Your objective:
Please print the whole of the listing that follows exactly.

<<<<

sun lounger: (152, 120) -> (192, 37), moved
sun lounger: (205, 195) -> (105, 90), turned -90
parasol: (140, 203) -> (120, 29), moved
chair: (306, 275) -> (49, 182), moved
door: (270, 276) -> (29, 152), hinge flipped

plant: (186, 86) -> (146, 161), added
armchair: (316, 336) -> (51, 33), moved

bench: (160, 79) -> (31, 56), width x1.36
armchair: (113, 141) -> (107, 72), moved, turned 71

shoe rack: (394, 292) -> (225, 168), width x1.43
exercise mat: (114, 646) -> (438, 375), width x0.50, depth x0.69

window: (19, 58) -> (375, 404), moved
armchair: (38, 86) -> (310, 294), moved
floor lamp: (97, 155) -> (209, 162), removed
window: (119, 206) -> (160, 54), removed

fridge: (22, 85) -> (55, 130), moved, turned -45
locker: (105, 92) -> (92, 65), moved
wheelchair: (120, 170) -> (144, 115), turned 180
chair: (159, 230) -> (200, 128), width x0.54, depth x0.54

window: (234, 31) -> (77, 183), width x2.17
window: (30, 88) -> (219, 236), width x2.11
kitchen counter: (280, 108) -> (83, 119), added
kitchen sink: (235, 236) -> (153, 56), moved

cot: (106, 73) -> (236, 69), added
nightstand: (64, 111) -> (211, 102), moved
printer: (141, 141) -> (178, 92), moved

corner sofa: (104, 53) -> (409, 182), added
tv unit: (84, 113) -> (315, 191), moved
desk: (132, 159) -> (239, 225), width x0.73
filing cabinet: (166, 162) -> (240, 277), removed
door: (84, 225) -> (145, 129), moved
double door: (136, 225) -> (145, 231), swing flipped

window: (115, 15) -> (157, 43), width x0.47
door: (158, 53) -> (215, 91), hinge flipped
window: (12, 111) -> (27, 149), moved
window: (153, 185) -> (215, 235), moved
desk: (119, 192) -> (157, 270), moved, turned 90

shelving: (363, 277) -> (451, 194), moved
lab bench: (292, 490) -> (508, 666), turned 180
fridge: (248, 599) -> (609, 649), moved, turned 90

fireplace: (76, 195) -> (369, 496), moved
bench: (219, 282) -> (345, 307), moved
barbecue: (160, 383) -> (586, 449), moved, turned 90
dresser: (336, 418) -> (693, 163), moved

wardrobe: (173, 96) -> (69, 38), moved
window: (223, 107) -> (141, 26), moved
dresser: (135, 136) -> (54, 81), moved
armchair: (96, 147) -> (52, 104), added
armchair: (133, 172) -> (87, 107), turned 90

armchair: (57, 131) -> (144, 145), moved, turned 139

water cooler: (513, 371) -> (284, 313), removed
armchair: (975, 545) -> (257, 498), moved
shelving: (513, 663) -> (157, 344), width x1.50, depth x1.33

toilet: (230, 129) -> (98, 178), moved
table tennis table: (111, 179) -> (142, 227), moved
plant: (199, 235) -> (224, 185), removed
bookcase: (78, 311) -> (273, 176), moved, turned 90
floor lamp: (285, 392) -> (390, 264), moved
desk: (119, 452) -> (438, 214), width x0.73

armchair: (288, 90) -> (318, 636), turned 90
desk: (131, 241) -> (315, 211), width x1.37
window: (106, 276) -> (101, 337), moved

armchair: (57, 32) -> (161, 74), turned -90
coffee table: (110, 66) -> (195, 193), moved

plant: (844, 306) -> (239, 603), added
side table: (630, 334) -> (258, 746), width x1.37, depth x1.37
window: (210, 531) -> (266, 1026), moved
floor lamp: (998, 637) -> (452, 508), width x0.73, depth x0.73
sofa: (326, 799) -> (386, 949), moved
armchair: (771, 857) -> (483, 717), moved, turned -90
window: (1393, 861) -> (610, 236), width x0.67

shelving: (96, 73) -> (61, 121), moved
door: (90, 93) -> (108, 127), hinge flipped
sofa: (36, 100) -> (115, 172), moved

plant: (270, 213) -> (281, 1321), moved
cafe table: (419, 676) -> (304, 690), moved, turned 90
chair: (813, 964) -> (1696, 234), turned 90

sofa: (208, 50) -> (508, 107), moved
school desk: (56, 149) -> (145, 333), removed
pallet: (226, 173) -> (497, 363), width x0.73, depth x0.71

>>>>

Result of this exercise:
sun lounger: (152, 120) -> (192, 37), moved
sun lounger: (205, 195) -> (105, 90), turned -90
parasol: (140, 203) -> (120, 29), moved
chair: (306, 275) -> (49, 182), moved
door: (270, 276) -> (29, 152), hinge flipped

plant: (186, 86) -> (146, 161), added
armchair: (316, 336) -> (51, 33), moved

bench: (160, 79) -> (31, 56), width x1.36
armchair: (113, 141) -> (107, 72), moved, turned 71

shoe rack: (394, 292) -> (225, 168), width x1.43
exercise mat: (114, 646) -> (438, 375), width x0.50, depth x0.69

window: (19, 58) -> (375, 404), moved
armchair: (38, 86) -> (310, 294), moved
floor lamp: (97, 155) -> (209, 162), removed
window: (119, 206) -> (160, 54), removed

fridge: (22, 85) -> (55, 130), moved, turned -45
locker: (105, 92) -> (92, 65), moved
wheelchair: (120, 170) -> (144, 115), turned 180
chair: (159, 230) -> (200, 128), width x0.54, depth x0.54

window: (234, 31) -> (77, 183), width x2.17
window: (30, 88) -> (219, 236), width x2.11
kitchen counter: (280, 108) -> (83, 119), added
kitchen sink: (235, 236) -> (153, 56), moved

cot: (106, 73) -> (236, 69), added
nightstand: (64, 111) -> (211, 102), moved
printer: (141, 141) -> (178, 92), moved

corner sofa: (104, 53) -> (409, 182), added
tv unit: (84, 113) -> (315, 191), moved
desk: (132, 159) -> (239, 225), width x0.73
filing cabinet: (166, 162) -> (240, 277), removed
door: (84, 225) -> (145, 129), moved
double door: (136, 225) -> (145, 231), swing flipped

window: (115, 15) -> (157, 43), width x0.47
door: (158, 53) -> (215, 91), hinge flipped
window: (12, 111) -> (27, 149), moved
window: (153, 185) -> (215, 235), moved
desk: (119, 192) -> (157, 270), moved, turned 90

shelving: (363, 277) -> (451, 194), moved
lab bench: (292, 490) -> (508, 666), turned 180
fridge: (248, 599) -> (609, 649), moved, turned 90

fireplace: (76, 195) -> (369, 496), moved
bench: (219, 282) -> (345, 307), moved
barbecue: (160, 383) -> (586, 449), moved, turned 90
dresser: (336, 418) -> (693, 163), moved

wardrobe: (173, 96) -> (69, 38), moved
window: (223, 107) -> (141, 26), moved
dresser: (135, 136) -> (54, 81), moved
armchair: (96, 147) -> (52, 104), added
armchair: (133, 172) -> (87, 107), turned 90

armchair: (57, 131) -> (144, 145), moved, turned 139

water cooler: (513, 371) -> (284, 313), removed
armchair: (975, 545) -> (257, 498), moved
shelving: (513, 663) -> (157, 344), width x1.50, depth x1.33

toilet: (230, 129) -> (98, 178), moved
table tennis table: (111, 179) -> (142, 227), moved
plant: (199, 235) -> (224, 185), removed
bookcase: (78, 311) -> (273, 176), moved, turned 90
floor lamp: (285, 392) -> (390, 264), moved
desk: (119, 452) -> (438, 214), width x0.73

armchair: (288, 90) -> (318, 636), turned 90
desk: (131, 241) -> (315, 211), width x1.37
window: (106, 276) -> (101, 337), moved

armchair: (57, 32) -> (161, 74), turned -90
coffee table: (110, 66) -> (195, 193), moved

plant: (844, 306) -> (239, 603), added
side table: (630, 334) -> (258, 746), width x1.37, depth x1.37
window: (210, 531) -> (266, 1026), moved
floor lamp: (998, 637) -> (452, 508), width x0.73, depth x0.73
sofa: (326, 799) -> (386, 949), moved
armchair: (771, 857) -> (483, 717), moved, turned -90
window: (1393, 861) -> (610, 236), width x0.67

shelving: (96, 73) -> (61, 121), moved
door: (90, 93) -> (108, 127), hinge flipped
sofa: (36, 100) -> (115, 172), moved

plant: (270, 213) -> (281, 1321), moved
cafe table: (419, 676) -> (304, 690), moved, turned 90
chair: (813, 964) -> (1696, 234), turned 90

sofa: (208, 50) -> (508, 107), moved
school desk: (56, 149) -> (145, 333), removed
pallet: (226, 173) -> (497, 363), width x0.73, depth x0.71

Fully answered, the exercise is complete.